**DATA RECORDS**
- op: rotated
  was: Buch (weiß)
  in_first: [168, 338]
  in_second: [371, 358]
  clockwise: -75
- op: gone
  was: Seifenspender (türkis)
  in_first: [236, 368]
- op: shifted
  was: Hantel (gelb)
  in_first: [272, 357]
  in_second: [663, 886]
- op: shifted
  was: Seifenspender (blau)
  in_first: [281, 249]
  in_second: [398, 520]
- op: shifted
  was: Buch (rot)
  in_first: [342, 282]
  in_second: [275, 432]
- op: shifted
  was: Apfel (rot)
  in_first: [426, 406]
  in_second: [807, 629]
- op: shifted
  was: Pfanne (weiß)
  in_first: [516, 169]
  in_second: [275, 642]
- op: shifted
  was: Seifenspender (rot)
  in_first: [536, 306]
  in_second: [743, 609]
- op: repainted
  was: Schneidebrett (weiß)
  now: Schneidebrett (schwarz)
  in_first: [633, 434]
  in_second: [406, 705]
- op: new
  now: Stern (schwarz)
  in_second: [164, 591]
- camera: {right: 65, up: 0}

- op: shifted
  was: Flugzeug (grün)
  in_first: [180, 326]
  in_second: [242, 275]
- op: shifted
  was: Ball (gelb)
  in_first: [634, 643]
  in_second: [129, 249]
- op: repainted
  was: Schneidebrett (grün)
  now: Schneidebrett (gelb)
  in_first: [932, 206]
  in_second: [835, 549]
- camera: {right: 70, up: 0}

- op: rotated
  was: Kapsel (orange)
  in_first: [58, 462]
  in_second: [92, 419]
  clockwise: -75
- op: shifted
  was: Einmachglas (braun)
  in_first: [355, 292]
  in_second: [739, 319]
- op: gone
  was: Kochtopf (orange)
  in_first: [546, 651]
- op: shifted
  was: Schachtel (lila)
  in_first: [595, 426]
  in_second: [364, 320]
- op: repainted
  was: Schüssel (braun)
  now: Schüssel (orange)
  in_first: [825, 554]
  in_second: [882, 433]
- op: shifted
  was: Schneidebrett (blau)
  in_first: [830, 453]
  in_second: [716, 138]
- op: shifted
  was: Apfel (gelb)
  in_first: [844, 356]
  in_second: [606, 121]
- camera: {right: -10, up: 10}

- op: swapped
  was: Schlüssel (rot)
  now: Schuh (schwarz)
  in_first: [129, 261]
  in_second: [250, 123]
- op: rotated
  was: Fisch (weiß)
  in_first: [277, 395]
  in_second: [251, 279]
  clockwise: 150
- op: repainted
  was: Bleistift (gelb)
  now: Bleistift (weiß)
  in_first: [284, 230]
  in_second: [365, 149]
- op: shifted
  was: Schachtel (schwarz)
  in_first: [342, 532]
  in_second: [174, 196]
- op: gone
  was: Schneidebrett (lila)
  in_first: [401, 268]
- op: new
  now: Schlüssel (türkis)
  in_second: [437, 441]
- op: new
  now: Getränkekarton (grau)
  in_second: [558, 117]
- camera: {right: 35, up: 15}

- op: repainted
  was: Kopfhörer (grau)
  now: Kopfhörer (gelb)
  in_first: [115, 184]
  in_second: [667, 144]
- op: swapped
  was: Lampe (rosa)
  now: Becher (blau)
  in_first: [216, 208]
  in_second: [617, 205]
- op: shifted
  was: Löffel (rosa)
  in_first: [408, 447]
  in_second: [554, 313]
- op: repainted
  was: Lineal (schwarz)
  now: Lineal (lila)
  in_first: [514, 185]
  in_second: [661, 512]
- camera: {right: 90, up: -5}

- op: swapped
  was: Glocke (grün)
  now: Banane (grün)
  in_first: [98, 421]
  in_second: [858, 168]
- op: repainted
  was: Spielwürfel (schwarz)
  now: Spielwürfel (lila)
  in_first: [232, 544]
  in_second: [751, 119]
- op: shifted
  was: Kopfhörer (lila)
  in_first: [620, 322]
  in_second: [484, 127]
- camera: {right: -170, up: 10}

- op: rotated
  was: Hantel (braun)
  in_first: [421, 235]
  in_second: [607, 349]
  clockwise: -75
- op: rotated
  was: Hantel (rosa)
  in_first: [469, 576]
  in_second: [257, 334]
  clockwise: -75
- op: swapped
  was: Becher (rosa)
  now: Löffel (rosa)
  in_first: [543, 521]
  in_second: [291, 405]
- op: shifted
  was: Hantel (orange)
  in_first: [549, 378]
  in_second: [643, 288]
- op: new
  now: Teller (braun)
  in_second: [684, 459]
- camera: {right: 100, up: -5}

**TASK DESCRIPTION**
Going through the material, find each line with the string "Seifenspender". Then state only how many there are.

**TASK SOLUTION**
3